→ **DIRECTIONS**: The line containing "BARO2: BME280 -> BMP180" and every line after it, through the last one below: output exactly these and nothing else.

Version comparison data

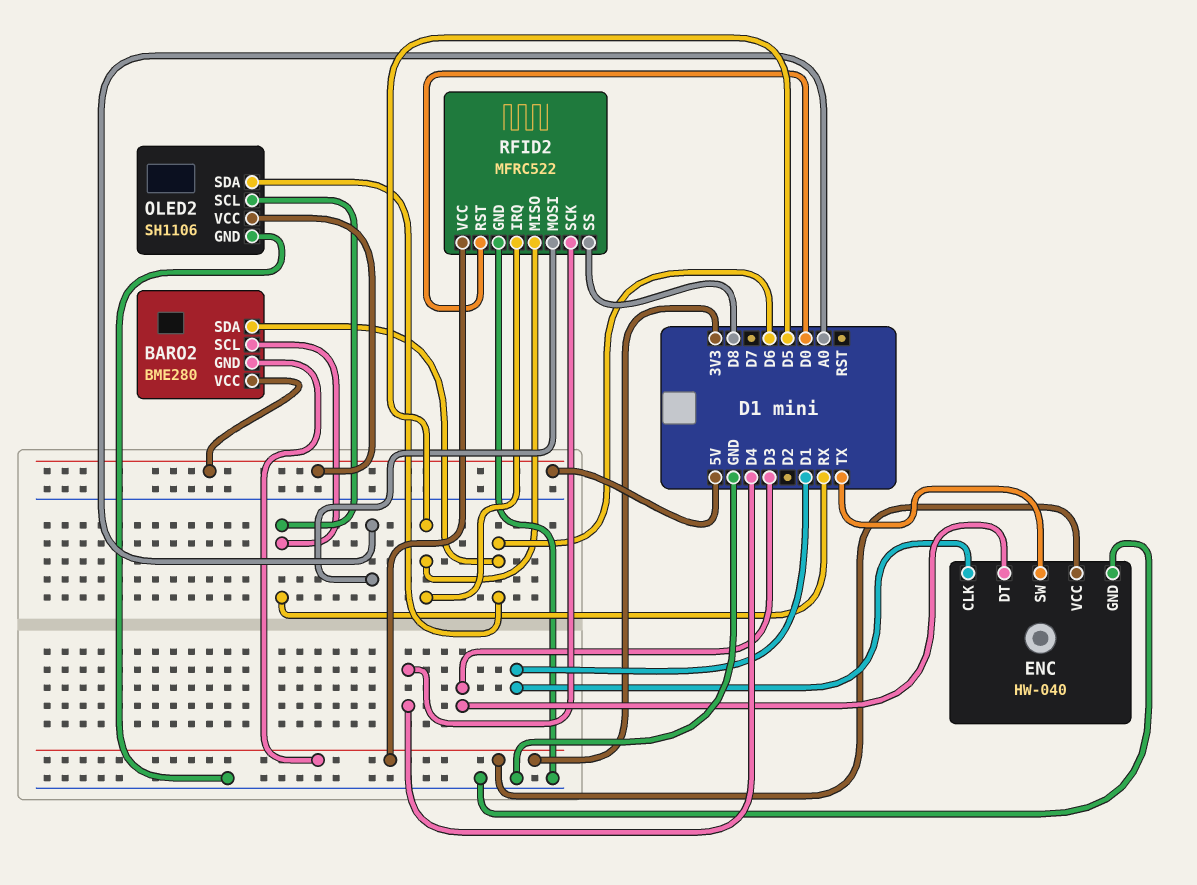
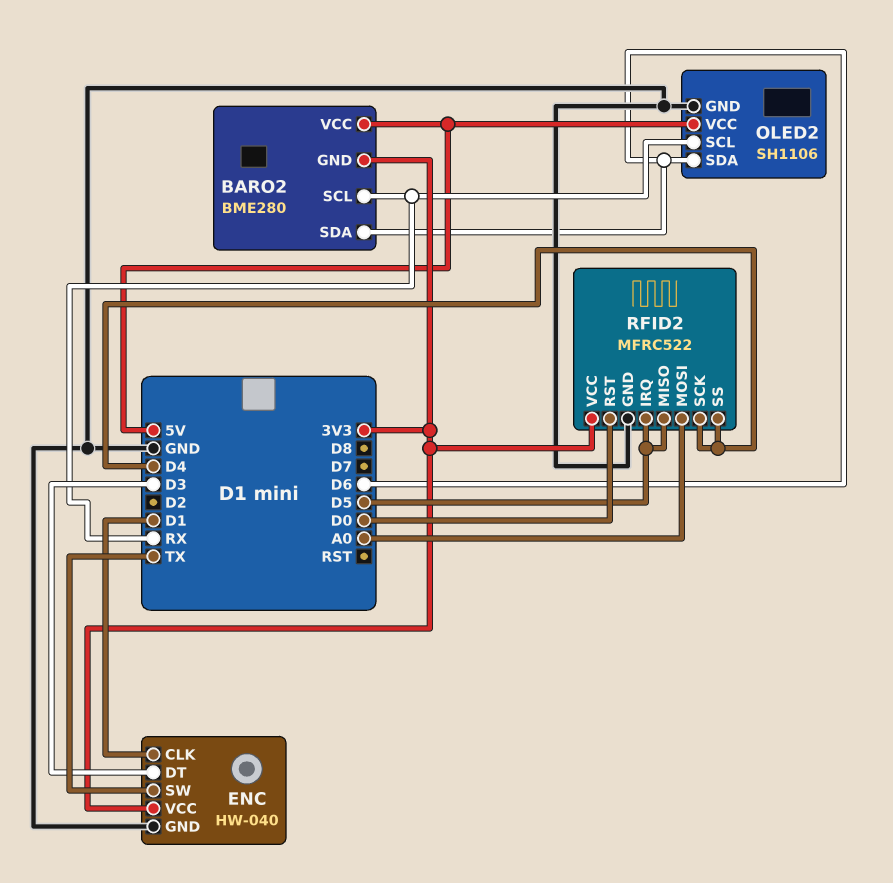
RFID2 pin SS: D8 -> D4

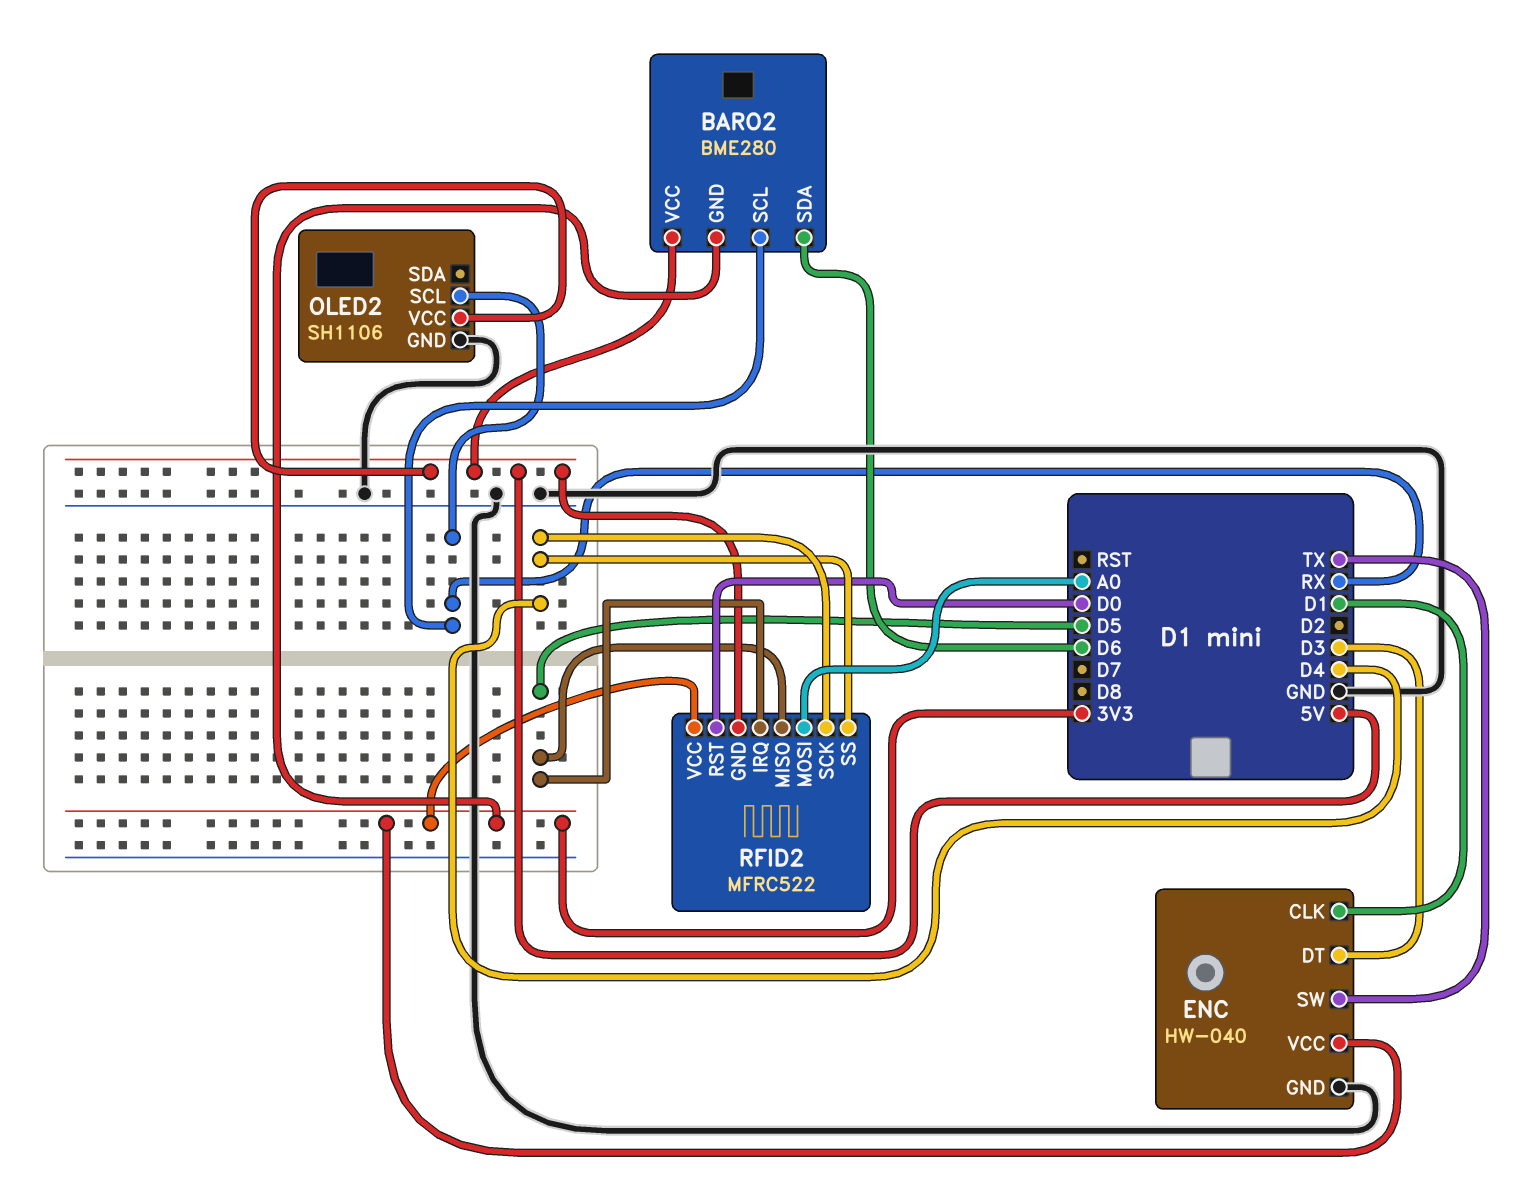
OLED2 pin SDA: D6 -> none
RFID2 pin GND: GND -> 5V

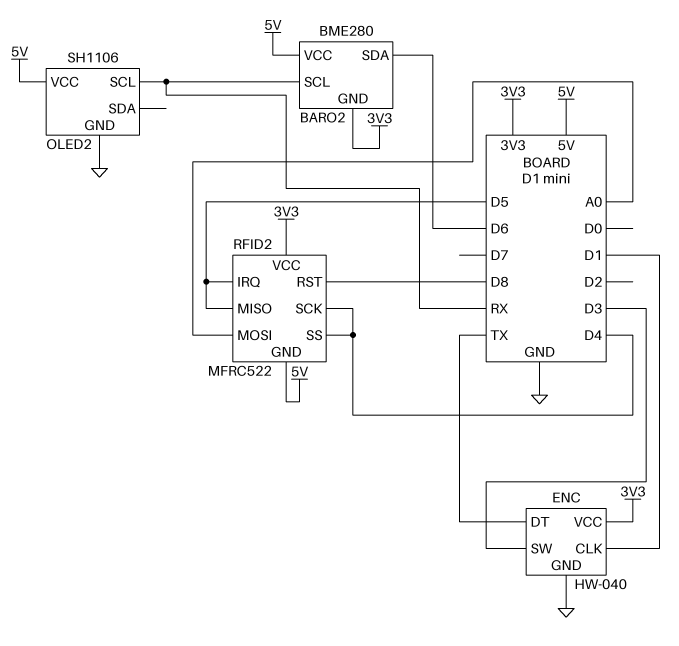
ENC pin DT: D3 -> TX
ENC pin SW: TX -> D3
RFID2 pin RST: D0 -> D8

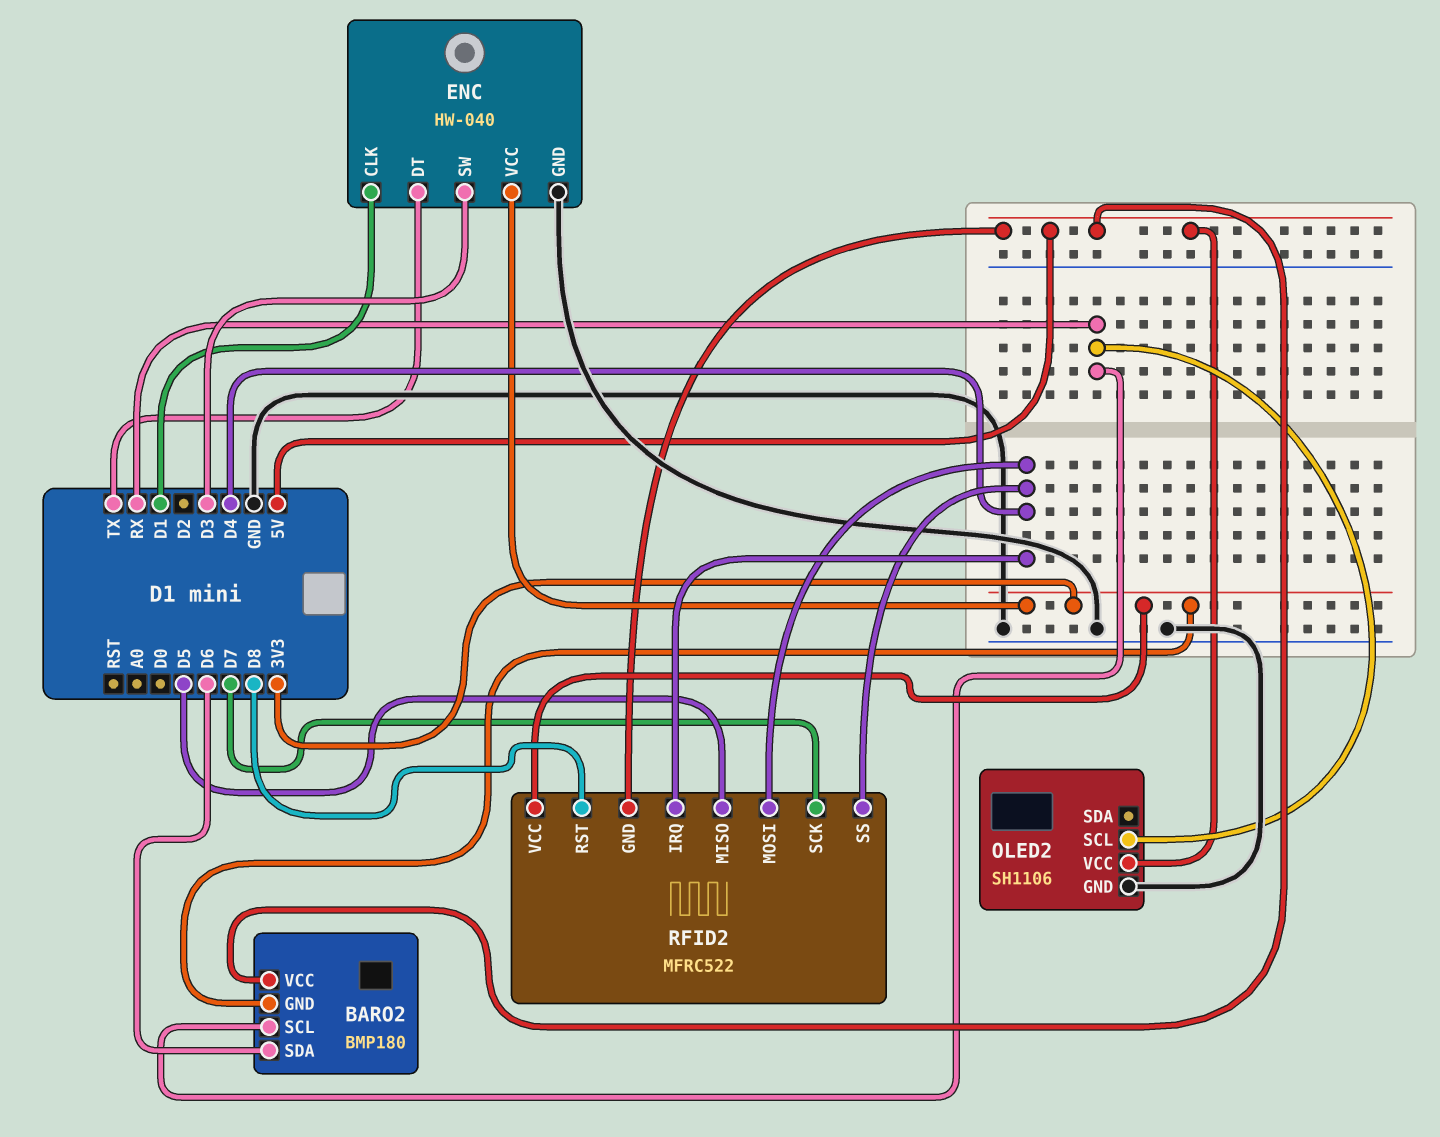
BARO2: BME280 -> BMP180
RFID2 pin IRQ: D5 -> D4
RFID2 pin MOSI: A0 -> D4
RFID2 pin SCK: D4 -> D7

→ **WORKED SOLUTION**:
BARO2: BME280 -> BMP180
RFID2 pin IRQ: D5 -> D4
RFID2 pin MOSI: A0 -> D4
RFID2 pin SCK: D4 -> D7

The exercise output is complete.